═══ Excerpted records

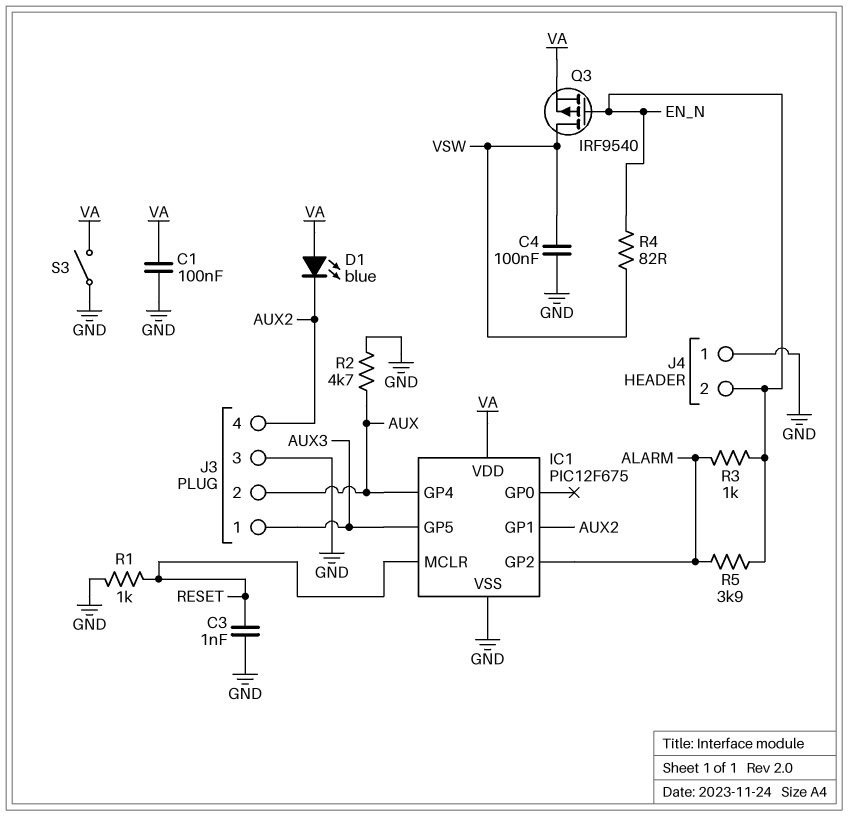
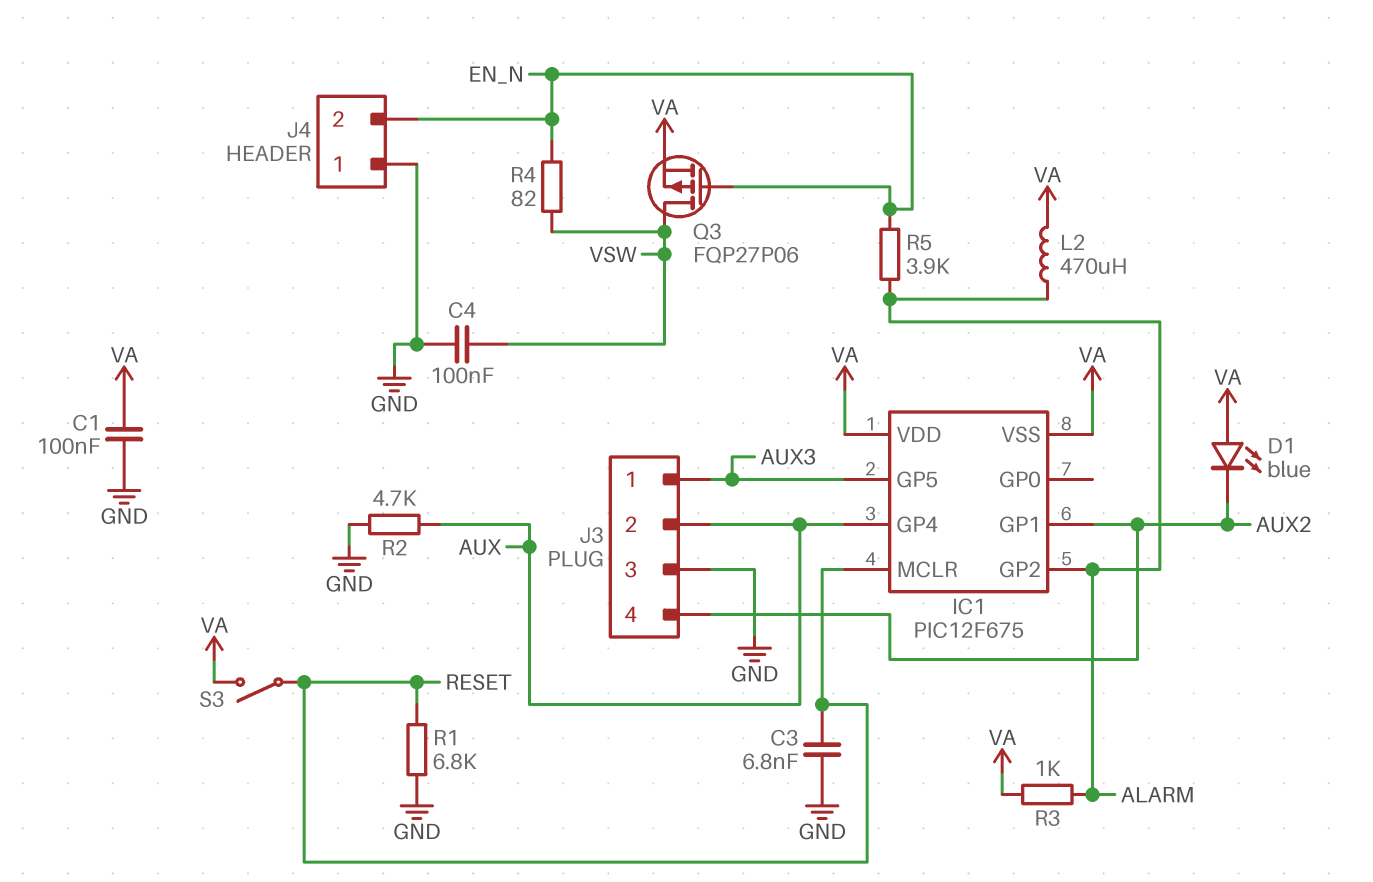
C3: 1nF (GND, RESET) -> 6.8nF (GND, RESET)
IC1 pin VSS: GND -> VA
L2: none -> 470uH (ALARM, VA)
Q3: PMOS IRF9540 (G EN_N, D VSW, S VA) -> PMOS FQP27P06 (G EN_N, D VSW, S VA)
R1: 1k (GND, RESET) -> 6.8k (GND, RESET)
R3: 1k (ALARM, EN_N) -> 1k (ALARM, VA)
S3: switch (GND, VA) -> switch (RESET, VA)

══════

■ Aim of the exercise: Look through the entries and return each line that has the word "RESET" in it.

■ Exercise output:
C3: 1nF (GND, RESET) -> 6.8nF (GND, RESET)
R1: 1k (GND, RESET) -> 6.8k (GND, RESET)
S3: switch (GND, VA) -> switch (RESET, VA)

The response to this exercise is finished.